◆ **Input data**
%%

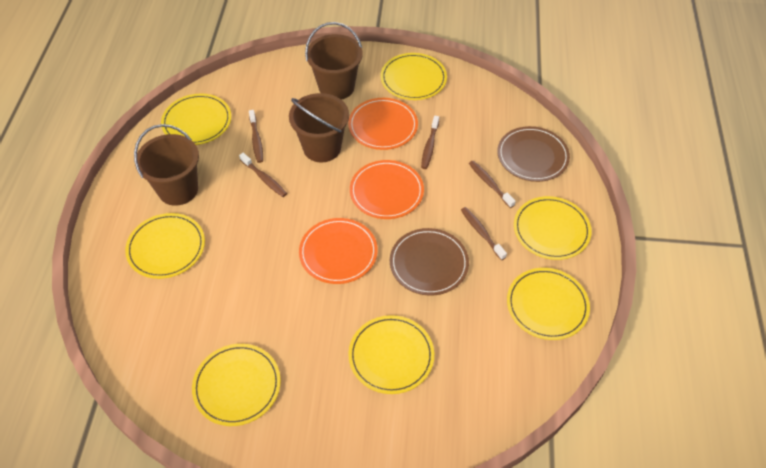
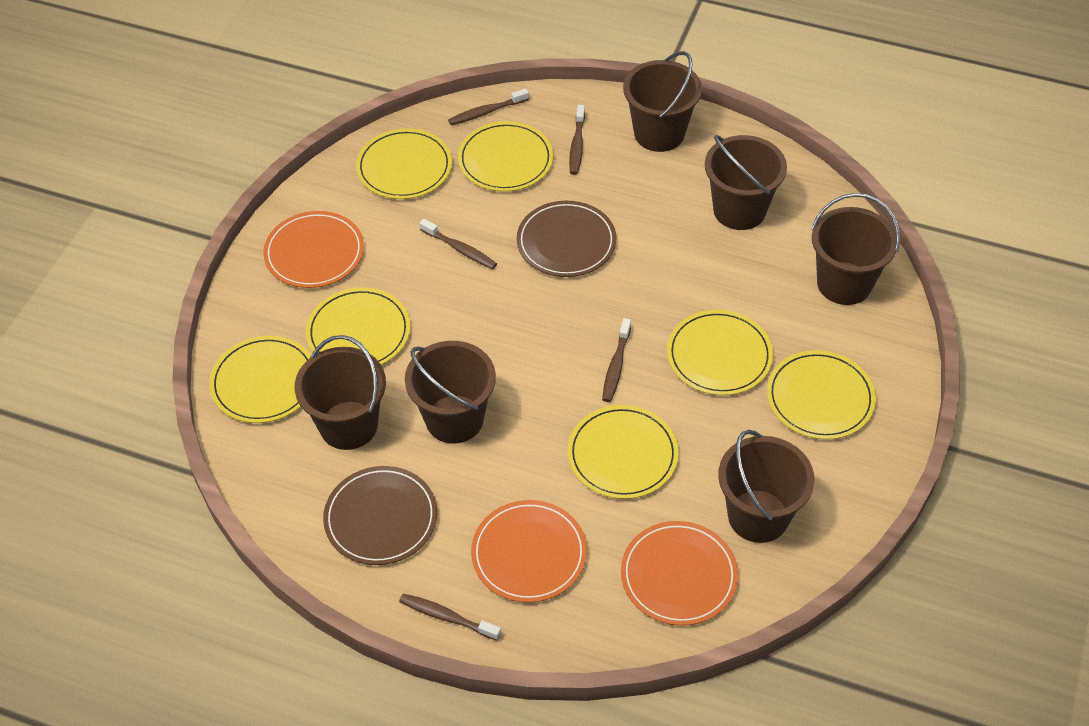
brown bucket: 3 -> 6

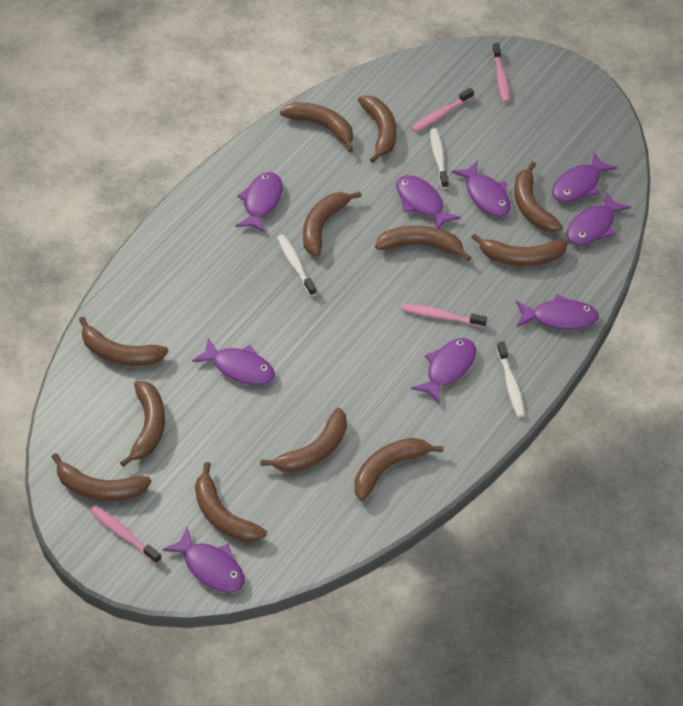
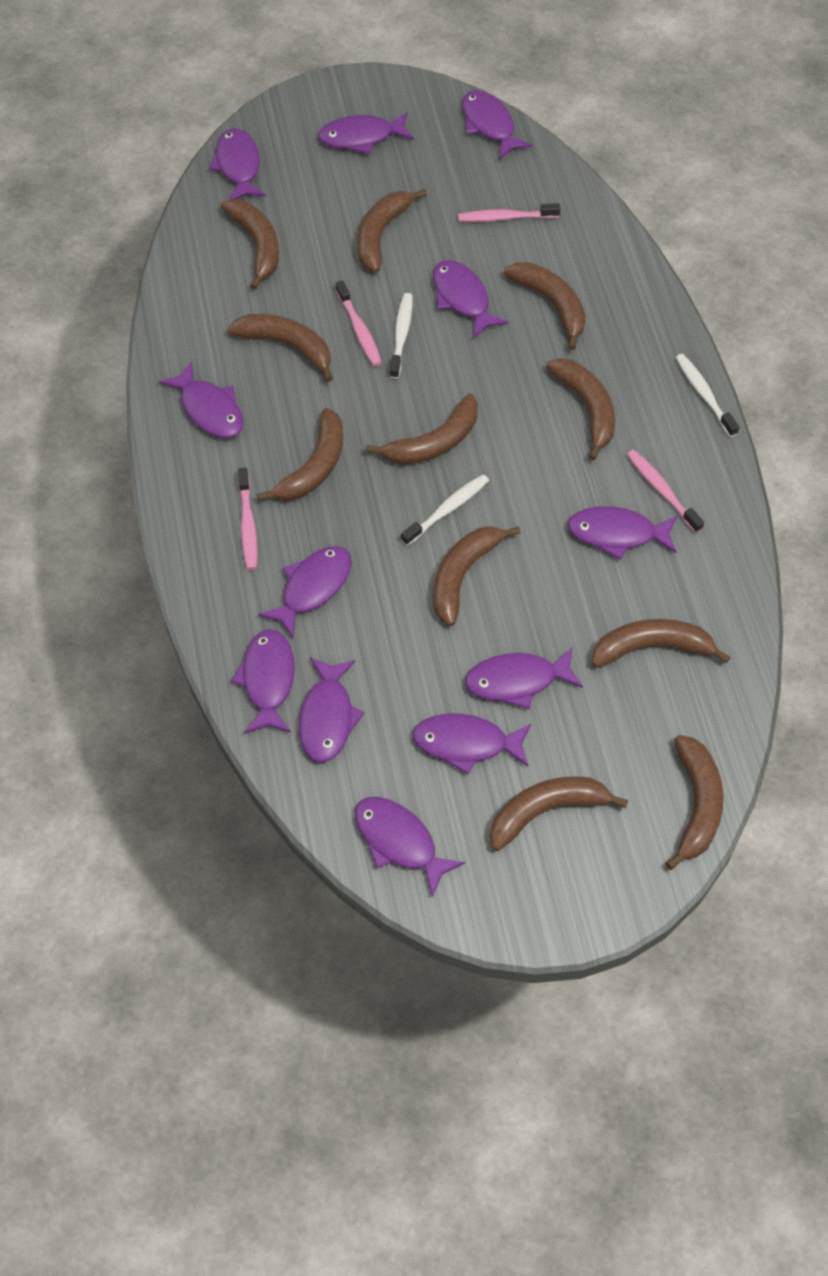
brown banana: 12 -> 11
purple fish: 9 -> 12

%%

◆ **Your instructions**
Reproduce the material exactly; keep pictures out.

◆ **Exercise solution**
brown bucket: 3 -> 6

brown banana: 12 -> 11
purple fish: 9 -> 12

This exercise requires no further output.